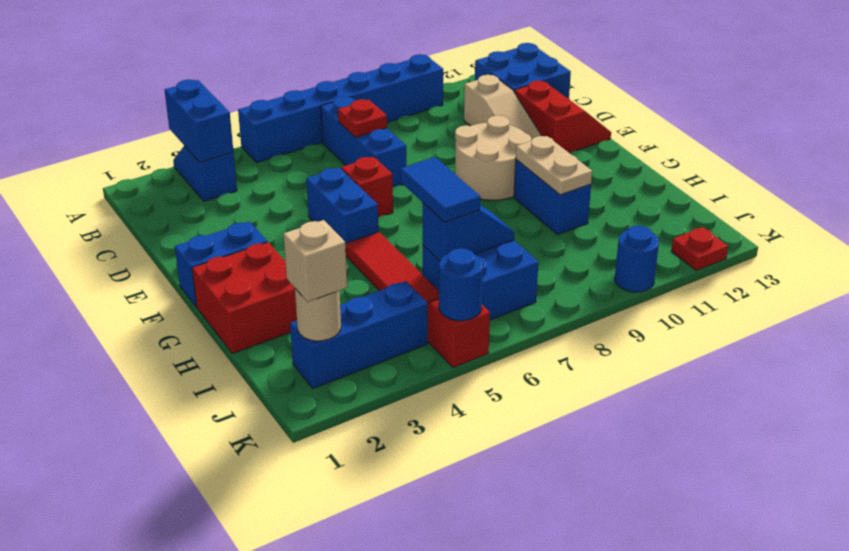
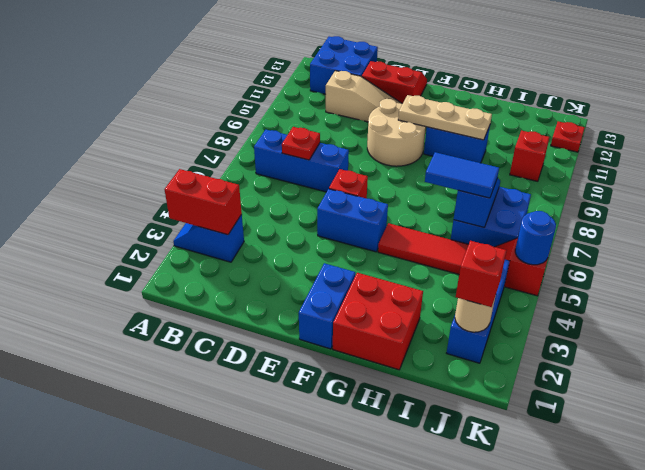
blue brick A3:B3 level 2 -> red brick A3:B3 level 2
blue brick A5:A10 level 1 -> none
tan plate G10:H10 level 2 -> tan plate F10:H10 level 2
tan brick J2 level 3 -> red brick J2 level 3
none -> red brick J10 level 1
blue round brick K10 level 1 -> none

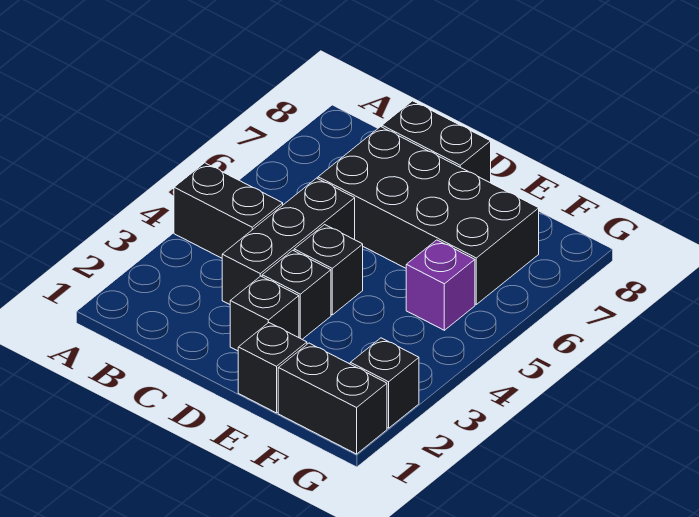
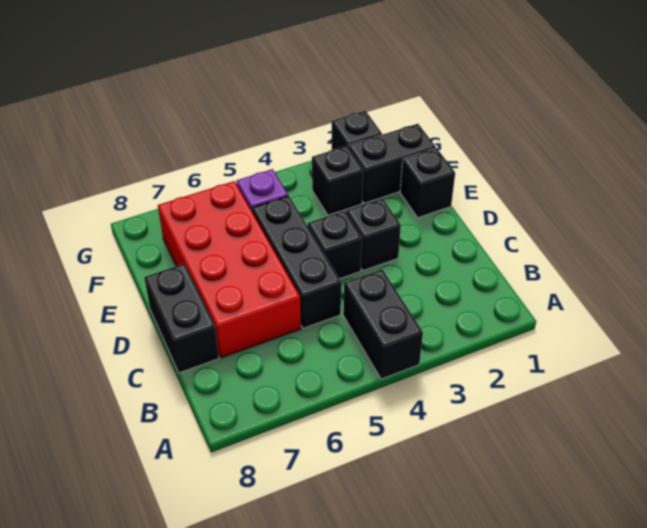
black brick C3:C5 level 1 -> black brick C5:E5 level 1
black brick C6:F7 level 1 -> red brick C6:F7 level 1
black brick D2 level 1 -> black brick F3 level 1
black brick F1:G1 level 1 -> black brick F1:F2 level 1

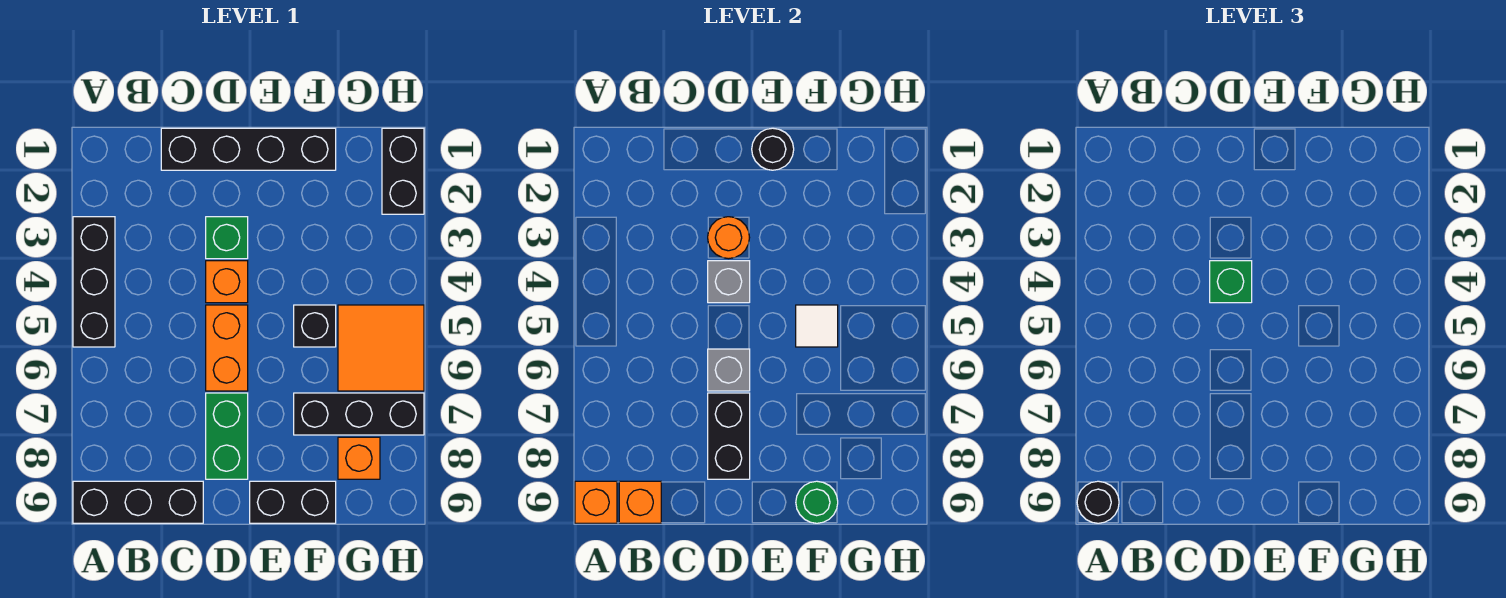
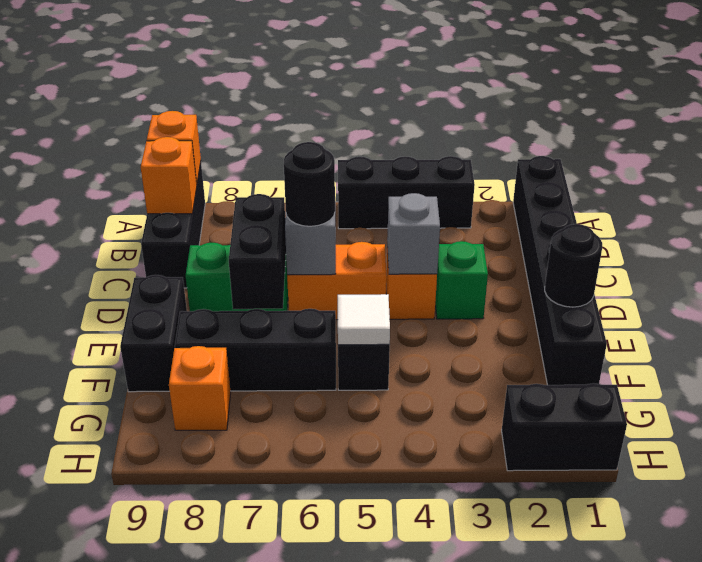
black round brick A9 level 3 -> black round brick D6 level 3
black brick C1:F1 level 1 -> black brick A1:F1 level 1
orange round brick D3 level 2 -> none
green brick D4 level 3 -> none
black brick D7:D8 level 2 -> black brick D7:E7 level 2
black brick F7:H7 level 1 -> black brick F6:F8 level 1
green round brick F9 level 2 -> none
orange tile G5:H6 level 1 -> none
==============================
EXERCISE:
Go through the listing above and copy each line in which the string "green" is found.

ANSWER SECTION:
green brick D4 level 3 -> none
green round brick F9 level 2 -> none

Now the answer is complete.